Exercise: Would you transcribe the records below from the line with "(365, 196) = (433, 161): grey" to the line with "(749, 602) = (196, 492): none -> pink phone", ends included, exactly and with nothing more, leaving the pictures out?

-- Opening Marker --

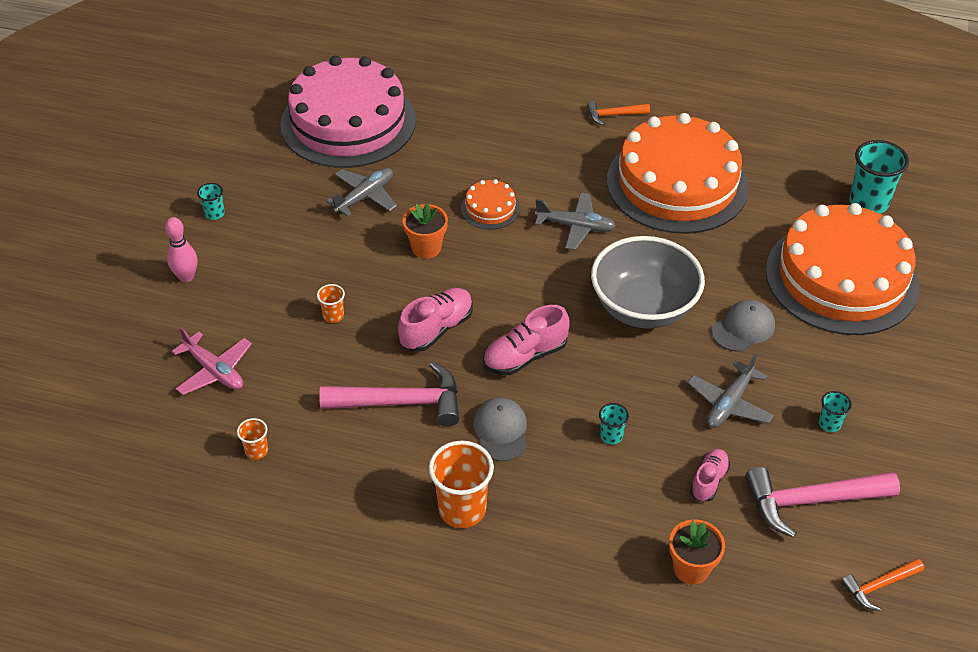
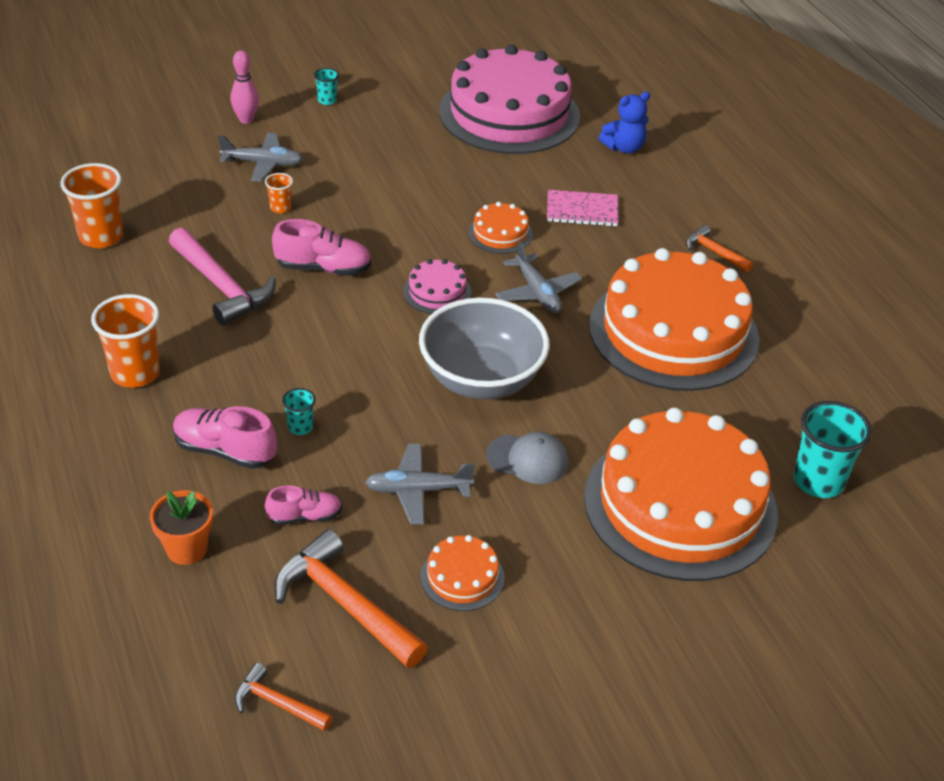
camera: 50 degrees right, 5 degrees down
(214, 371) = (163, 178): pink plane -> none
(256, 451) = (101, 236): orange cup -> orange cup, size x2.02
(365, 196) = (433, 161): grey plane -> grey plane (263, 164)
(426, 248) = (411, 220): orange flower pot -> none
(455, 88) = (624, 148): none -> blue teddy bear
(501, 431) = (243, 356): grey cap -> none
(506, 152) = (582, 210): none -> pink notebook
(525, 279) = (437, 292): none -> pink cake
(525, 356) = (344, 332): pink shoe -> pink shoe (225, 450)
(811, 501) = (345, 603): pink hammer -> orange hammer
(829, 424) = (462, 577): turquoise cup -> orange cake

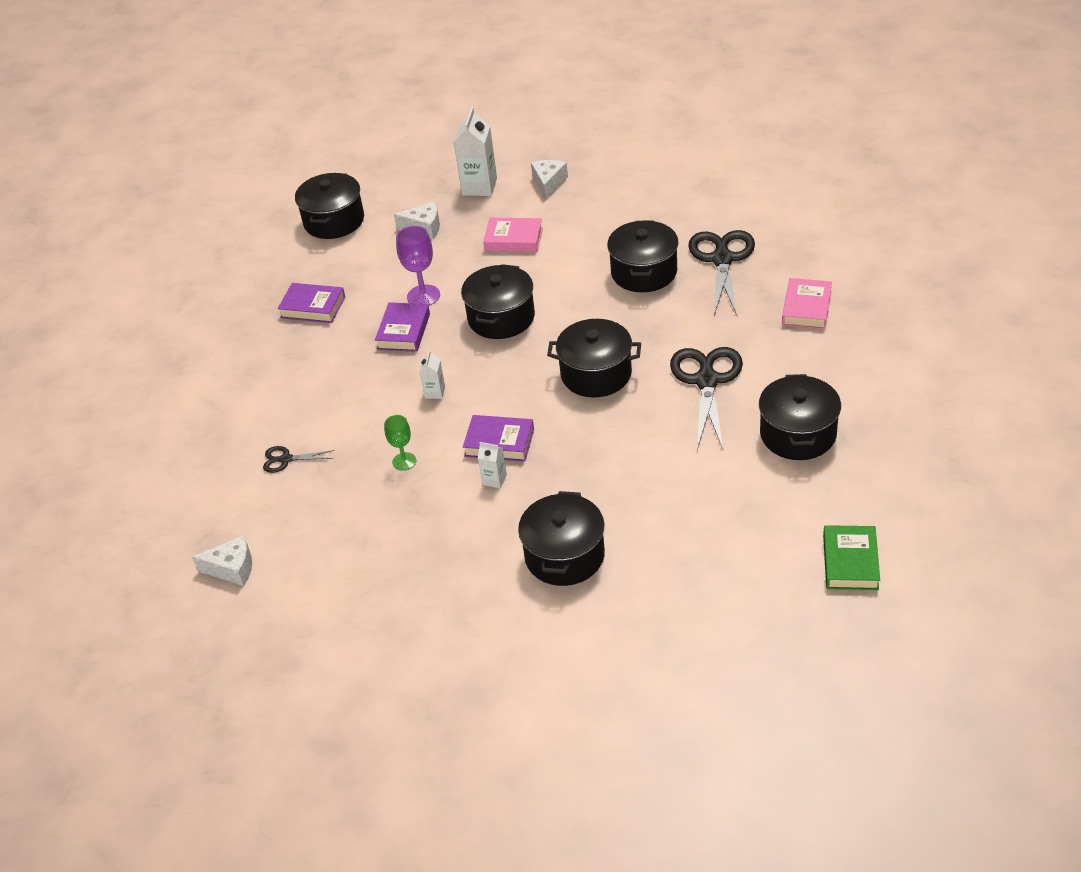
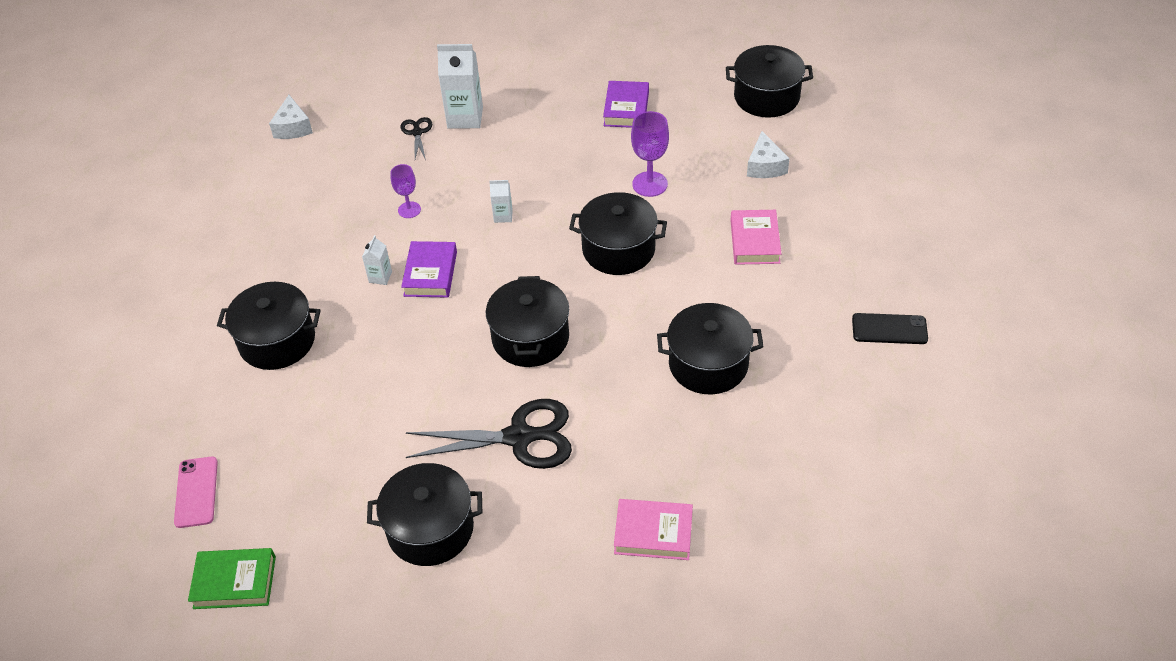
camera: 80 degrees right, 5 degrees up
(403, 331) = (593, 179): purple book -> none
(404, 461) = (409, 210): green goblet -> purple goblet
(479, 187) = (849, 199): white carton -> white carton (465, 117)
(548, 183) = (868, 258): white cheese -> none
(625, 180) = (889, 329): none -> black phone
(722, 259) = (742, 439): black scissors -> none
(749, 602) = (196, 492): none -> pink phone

-- Closing Marker --
-- Opening Marker --

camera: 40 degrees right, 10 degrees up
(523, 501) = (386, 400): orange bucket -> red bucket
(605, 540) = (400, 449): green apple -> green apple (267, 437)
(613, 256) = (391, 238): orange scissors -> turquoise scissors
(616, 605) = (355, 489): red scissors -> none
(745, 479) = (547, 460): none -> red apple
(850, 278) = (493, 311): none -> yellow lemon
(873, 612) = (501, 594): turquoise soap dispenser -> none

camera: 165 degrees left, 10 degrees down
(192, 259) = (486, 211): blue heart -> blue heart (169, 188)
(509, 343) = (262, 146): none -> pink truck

-- Closing Marker --
-- Opening Marker --

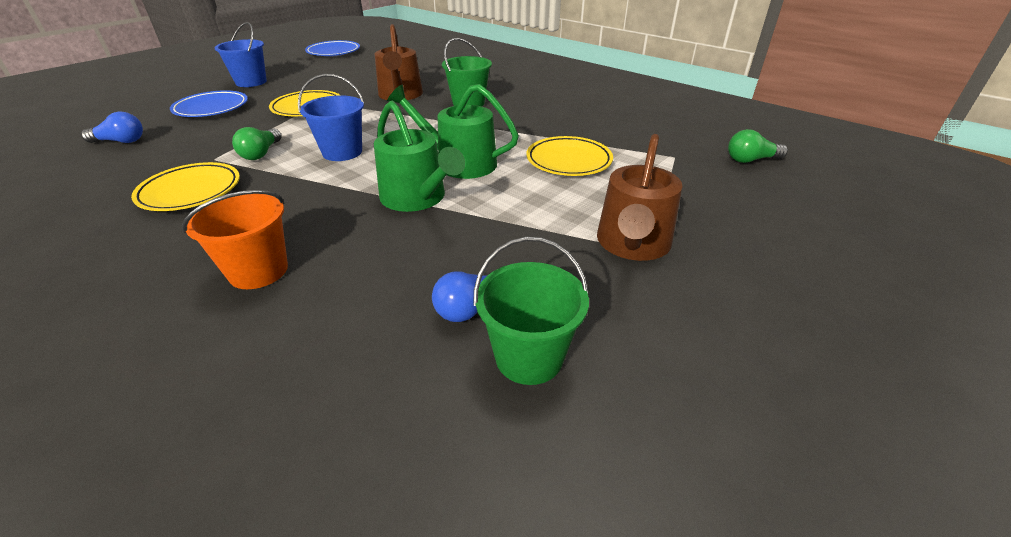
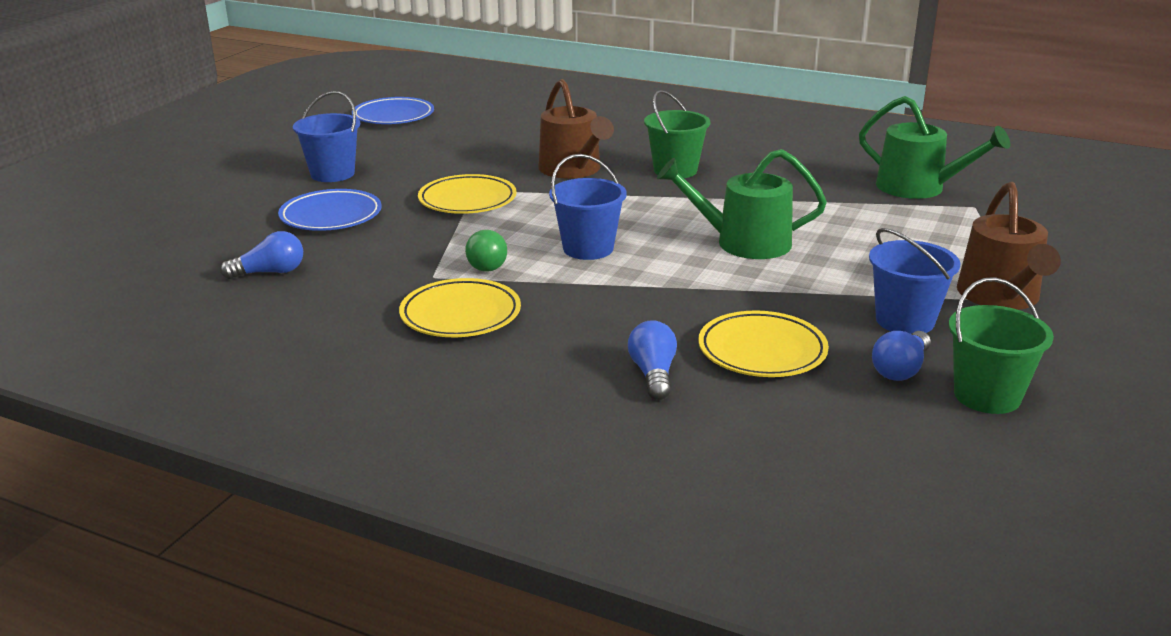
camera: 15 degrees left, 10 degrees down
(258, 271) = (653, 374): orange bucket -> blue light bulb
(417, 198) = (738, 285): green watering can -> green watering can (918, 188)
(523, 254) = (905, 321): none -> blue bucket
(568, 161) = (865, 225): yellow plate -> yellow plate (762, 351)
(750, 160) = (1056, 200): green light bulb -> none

-- Closing Marker --

Answer to the problem:
(365, 196) = (433, 161): grey plane -> grey plane (263, 164)
(426, 248) = (411, 220): orange flower pot -> none
(455, 88) = (624, 148): none -> blue teddy bear
(501, 431) = (243, 356): grey cap -> none
(506, 152) = (582, 210): none -> pink notebook
(525, 279) = (437, 292): none -> pink cake
(525, 356) = (344, 332): pink shoe -> pink shoe (225, 450)
(811, 501) = (345, 603): pink hammer -> orange hammer
(829, 424) = (462, 577): turquoise cup -> orange cake

camera: 80 degrees right, 5 degrees up
(403, 331) = (593, 179): purple book -> none
(404, 461) = (409, 210): green goblet -> purple goblet
(479, 187) = (849, 199): white carton -> white carton (465, 117)
(548, 183) = (868, 258): white cheese -> none
(625, 180) = (889, 329): none -> black phone
(722, 259) = (742, 439): black scissors -> none
(749, 602) = (196, 492): none -> pink phone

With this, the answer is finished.